• _Aim_
Please turn the rows, starting with the first one and going on through the row that contains "cyan hexagon: moved 1 px right, 1 px up", into a Markdown table with the columns Number and Line. Give each row's number and its line, and leave out blank lines.

• _Input rows_
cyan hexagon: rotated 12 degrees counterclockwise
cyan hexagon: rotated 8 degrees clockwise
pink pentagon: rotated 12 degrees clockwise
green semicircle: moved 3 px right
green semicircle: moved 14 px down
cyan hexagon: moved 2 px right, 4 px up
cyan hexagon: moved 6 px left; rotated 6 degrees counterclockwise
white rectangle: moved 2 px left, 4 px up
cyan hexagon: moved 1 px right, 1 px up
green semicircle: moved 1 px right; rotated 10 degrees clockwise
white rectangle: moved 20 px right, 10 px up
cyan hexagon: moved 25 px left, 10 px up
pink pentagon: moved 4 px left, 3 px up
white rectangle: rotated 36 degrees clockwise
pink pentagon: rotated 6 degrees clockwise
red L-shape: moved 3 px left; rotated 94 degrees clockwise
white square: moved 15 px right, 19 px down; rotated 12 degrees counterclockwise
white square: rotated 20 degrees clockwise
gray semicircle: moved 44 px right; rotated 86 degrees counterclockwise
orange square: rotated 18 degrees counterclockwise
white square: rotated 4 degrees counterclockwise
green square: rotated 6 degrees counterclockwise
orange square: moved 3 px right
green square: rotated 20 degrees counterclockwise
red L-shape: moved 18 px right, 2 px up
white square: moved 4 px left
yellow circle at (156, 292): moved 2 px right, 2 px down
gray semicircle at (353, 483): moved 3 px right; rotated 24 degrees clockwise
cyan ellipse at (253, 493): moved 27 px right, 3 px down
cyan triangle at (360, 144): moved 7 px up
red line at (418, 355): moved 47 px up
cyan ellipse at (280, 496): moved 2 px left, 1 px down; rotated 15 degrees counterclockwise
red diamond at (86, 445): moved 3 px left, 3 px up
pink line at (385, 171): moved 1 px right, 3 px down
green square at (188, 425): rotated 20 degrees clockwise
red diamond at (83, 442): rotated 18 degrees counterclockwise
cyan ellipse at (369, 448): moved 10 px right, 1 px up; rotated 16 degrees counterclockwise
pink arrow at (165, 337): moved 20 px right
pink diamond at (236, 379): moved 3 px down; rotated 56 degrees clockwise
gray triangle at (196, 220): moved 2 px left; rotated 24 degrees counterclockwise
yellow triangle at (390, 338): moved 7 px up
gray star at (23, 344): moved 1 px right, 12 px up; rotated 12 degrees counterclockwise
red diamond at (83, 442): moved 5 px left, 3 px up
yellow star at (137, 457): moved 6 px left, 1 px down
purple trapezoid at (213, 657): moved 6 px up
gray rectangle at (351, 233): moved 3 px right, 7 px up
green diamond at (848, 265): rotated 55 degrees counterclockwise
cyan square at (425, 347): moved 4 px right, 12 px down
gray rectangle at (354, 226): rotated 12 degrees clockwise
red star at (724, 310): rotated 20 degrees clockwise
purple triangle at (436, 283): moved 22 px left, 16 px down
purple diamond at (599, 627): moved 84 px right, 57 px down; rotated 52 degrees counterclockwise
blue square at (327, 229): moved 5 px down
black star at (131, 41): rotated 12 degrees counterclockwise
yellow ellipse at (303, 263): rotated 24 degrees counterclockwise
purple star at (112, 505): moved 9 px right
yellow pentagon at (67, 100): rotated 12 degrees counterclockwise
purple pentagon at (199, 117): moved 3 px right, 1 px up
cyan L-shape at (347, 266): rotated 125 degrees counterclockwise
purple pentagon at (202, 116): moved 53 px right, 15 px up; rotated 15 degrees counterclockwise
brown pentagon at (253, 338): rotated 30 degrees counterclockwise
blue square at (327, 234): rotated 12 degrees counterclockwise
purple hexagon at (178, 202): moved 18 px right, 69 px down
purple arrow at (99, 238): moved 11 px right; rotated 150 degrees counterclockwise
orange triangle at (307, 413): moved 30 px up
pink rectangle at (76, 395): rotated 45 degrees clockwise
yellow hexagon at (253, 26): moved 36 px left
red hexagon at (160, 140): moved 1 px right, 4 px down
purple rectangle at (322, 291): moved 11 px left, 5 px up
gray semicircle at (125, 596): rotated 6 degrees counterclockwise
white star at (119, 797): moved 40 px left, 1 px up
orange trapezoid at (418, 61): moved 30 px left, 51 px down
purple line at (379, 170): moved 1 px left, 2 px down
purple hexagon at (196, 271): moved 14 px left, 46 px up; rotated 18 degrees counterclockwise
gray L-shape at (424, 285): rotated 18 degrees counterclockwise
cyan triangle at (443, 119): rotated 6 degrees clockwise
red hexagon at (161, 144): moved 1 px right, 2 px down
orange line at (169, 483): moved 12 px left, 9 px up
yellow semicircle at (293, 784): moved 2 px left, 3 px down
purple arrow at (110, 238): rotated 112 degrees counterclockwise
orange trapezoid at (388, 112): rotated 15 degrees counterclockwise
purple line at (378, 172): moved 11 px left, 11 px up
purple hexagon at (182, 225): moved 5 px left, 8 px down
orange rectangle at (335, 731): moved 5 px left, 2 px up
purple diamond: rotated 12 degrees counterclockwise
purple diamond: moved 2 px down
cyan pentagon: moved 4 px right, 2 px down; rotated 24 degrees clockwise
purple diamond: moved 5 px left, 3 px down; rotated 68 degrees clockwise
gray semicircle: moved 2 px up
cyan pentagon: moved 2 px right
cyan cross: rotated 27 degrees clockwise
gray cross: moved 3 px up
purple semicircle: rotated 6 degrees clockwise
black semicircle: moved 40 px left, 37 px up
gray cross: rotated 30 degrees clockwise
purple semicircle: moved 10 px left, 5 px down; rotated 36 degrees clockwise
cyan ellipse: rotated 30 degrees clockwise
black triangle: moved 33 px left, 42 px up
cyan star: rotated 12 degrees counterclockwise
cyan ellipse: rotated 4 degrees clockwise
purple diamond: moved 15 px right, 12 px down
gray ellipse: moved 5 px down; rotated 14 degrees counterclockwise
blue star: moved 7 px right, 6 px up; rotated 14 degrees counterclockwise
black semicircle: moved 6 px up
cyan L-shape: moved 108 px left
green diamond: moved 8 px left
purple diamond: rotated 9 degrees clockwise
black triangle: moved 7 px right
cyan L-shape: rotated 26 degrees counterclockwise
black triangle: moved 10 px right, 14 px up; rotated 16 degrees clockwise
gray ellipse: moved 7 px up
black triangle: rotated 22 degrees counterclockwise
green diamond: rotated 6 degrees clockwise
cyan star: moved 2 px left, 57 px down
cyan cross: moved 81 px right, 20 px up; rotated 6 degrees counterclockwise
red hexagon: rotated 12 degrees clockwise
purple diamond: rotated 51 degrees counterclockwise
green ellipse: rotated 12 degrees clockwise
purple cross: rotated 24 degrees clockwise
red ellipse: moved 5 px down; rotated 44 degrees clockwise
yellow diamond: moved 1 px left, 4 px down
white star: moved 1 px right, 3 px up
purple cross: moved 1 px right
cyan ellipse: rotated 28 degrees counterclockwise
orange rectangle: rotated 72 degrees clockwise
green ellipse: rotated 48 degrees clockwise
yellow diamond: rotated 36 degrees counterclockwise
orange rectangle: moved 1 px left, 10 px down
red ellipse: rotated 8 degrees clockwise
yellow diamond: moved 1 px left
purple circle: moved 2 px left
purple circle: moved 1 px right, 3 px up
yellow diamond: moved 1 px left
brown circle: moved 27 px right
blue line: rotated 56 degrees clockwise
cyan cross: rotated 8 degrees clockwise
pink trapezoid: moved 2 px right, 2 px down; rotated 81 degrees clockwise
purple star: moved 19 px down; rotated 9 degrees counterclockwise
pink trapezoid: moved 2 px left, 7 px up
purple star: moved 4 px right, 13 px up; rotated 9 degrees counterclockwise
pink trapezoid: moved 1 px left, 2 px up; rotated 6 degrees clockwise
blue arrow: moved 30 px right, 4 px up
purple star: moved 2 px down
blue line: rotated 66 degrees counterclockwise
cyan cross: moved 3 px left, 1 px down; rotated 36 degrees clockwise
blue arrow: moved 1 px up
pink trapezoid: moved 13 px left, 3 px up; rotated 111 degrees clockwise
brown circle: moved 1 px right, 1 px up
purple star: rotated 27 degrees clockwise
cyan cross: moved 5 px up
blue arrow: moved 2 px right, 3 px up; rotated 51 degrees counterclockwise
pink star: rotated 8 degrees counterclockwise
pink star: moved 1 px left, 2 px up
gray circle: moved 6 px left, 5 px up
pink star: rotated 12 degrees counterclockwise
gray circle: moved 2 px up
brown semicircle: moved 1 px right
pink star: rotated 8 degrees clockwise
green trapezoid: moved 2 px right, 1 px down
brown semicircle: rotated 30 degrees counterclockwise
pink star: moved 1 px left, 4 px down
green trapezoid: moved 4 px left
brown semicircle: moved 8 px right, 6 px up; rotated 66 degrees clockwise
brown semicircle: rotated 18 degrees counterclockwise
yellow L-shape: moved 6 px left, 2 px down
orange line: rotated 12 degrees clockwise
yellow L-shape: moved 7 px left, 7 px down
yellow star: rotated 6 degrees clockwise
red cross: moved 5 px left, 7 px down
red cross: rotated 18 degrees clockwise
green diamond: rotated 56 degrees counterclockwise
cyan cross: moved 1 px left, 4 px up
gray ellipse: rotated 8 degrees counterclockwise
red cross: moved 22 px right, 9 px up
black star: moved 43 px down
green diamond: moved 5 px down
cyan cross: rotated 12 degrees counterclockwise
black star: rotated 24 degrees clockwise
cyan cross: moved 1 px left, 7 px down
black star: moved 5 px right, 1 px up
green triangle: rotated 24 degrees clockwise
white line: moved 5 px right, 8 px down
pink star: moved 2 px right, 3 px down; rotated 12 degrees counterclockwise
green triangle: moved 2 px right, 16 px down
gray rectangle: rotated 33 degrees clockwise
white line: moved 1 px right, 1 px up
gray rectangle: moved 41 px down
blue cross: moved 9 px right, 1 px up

• _Exercise result_
| Number | Line |
|---|---|
| 1 | cyan hexagon: rotated 12 degrees counterclockwise |
| 2 | cyan hexagon: rotated 8 degrees clockwise |
| 3 | pink pentagon: rotated 12 degrees clockwise |
| 4 | green semicircle: moved 3 px right |
| 5 | green semicircle: moved 14 px down |
| 6 | cyan hexagon: moved 2 px right, 4 px up |
| 7 | cyan hexagon: moved 6 px left; rotated 6 degrees counterclockwise |
| 8 | white rectangle: moved 2 px left, 4 px up |
| 9 | cyan hexagon: moved 1 px right, 1 px up |